**Exercise**
Where a line contains "green brick F5:F6", begin there and restate word for word every line to the end of the entries below, pictures excluded.

**Information**
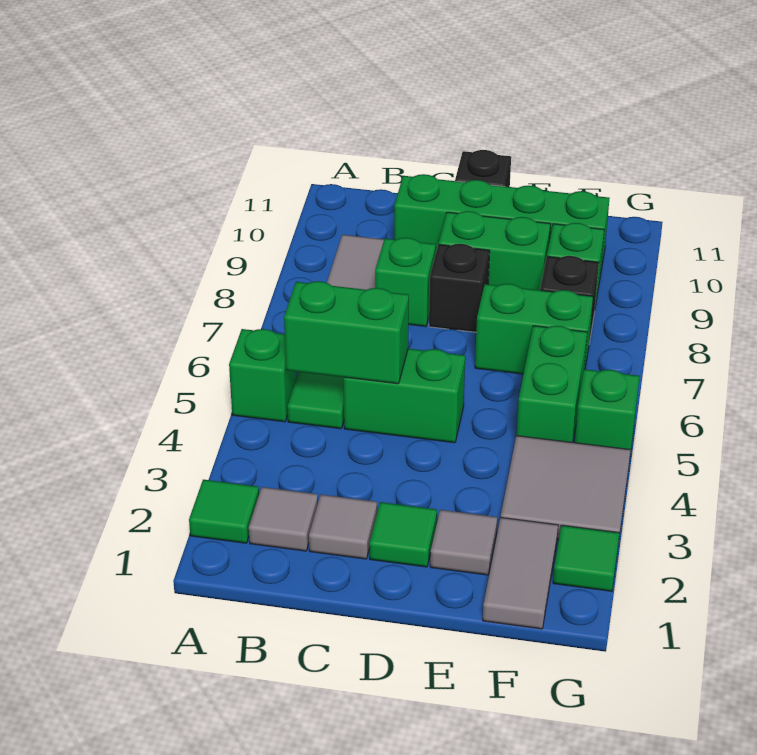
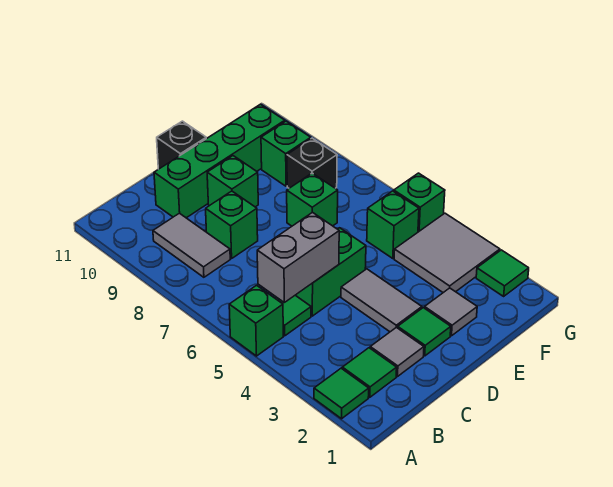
grey tile B2 level 1 -> green tile B2 level 1
green brick B5:C5 level 2 -> grey brick B5:C5 level 2
black brick D8 level 1 -> none
green brick D9:E9 level 1 -> green brick D9 level 1
green brick E7:F7 level 1 -> green brick E7 level 1
grey tile F1:F2 level 1 -> grey tile D3:D4 level 1
green brick F5:F6 level 1 -> green brick F5 level 1

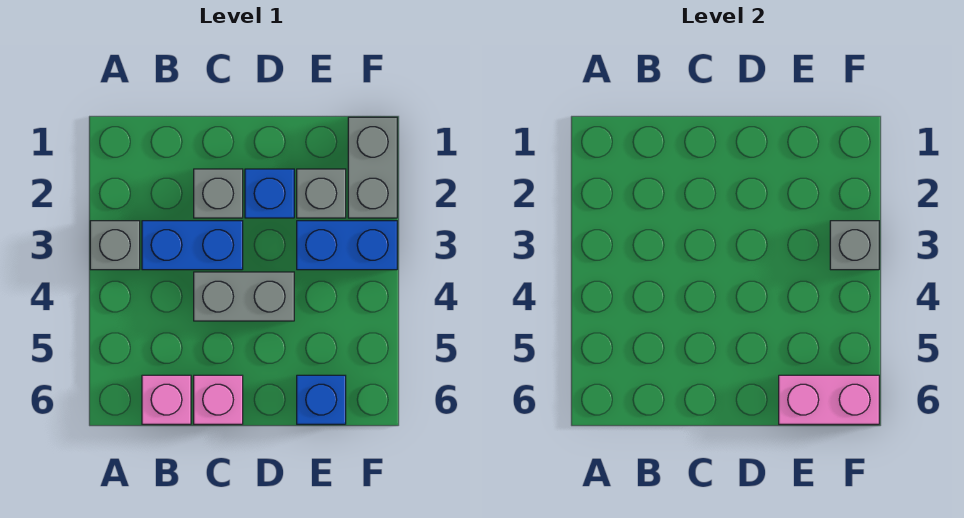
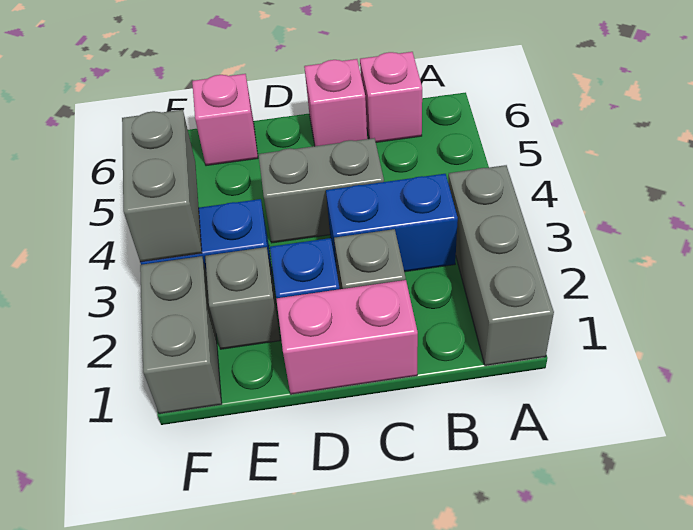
grey brick A3 level 1 -> grey brick A1:A3 level 1
blue brick E6 level 1 -> pink brick E6 level 1
pink brick E6:F6 level 2 -> pink brick C1:D1 level 1
grey brick F3 level 2 -> grey brick F3:F4 level 2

**Exercise result**
green brick F5:F6 level 1 -> green brick F5 level 1

grey brick A3 level 1 -> grey brick A1:A3 level 1
blue brick E6 level 1 -> pink brick E6 level 1
pink brick E6:F6 level 2 -> pink brick C1:D1 level 1
grey brick F3 level 2 -> grey brick F3:F4 level 2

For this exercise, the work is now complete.